## Required action
Copy the lines exactly. Begin at the first line of the data and stop after the line with "camera: 10 degrees right, 10 degrees down".

## Available data

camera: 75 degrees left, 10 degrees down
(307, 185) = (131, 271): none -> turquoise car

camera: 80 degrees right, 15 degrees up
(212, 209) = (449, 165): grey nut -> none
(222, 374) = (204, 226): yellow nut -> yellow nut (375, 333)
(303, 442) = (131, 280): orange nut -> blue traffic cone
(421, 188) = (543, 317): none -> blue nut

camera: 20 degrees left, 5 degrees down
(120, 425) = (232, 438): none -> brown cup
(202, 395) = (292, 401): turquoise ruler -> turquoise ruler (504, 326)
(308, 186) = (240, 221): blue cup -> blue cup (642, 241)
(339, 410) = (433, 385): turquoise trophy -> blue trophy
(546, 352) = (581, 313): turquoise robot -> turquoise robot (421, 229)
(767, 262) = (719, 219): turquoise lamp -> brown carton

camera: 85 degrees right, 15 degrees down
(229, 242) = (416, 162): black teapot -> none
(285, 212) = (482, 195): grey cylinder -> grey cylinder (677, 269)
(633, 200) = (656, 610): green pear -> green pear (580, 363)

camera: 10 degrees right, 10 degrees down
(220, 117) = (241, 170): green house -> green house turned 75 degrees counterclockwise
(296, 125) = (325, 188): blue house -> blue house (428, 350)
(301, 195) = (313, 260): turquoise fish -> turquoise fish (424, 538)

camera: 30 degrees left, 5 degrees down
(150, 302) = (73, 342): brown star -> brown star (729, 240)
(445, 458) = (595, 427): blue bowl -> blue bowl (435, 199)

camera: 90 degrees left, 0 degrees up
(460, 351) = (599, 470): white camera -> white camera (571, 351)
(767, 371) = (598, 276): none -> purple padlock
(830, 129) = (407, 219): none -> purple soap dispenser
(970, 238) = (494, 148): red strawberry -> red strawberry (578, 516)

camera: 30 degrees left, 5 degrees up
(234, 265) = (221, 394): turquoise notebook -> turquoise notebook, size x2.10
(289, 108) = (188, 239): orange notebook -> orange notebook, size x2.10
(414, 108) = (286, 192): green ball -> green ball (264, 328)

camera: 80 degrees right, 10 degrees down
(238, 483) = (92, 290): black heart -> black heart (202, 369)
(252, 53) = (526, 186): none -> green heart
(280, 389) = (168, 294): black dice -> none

## Exercise output
camera: 75 degrees left, 10 degrees down
(307, 185) = (131, 271): none -> turquoise car

camera: 80 degrees right, 15 degrees up
(212, 209) = (449, 165): grey nut -> none
(222, 374) = (204, 226): yellow nut -> yellow nut (375, 333)
(303, 442) = (131, 280): orange nut -> blue traffic cone
(421, 188) = (543, 317): none -> blue nut

camera: 20 degrees left, 5 degrees down
(120, 425) = (232, 438): none -> brown cup
(202, 395) = (292, 401): turquoise ruler -> turquoise ruler (504, 326)
(308, 186) = (240, 221): blue cup -> blue cup (642, 241)
(339, 410) = (433, 385): turquoise trophy -> blue trophy
(546, 352) = (581, 313): turquoise robot -> turquoise robot (421, 229)
(767, 262) = (719, 219): turquoise lamp -> brown carton

camera: 85 degrees right, 15 degrees down
(229, 242) = (416, 162): black teapot -> none
(285, 212) = (482, 195): grey cylinder -> grey cylinder (677, 269)
(633, 200) = (656, 610): green pear -> green pear (580, 363)

camera: 10 degrees right, 10 degrees down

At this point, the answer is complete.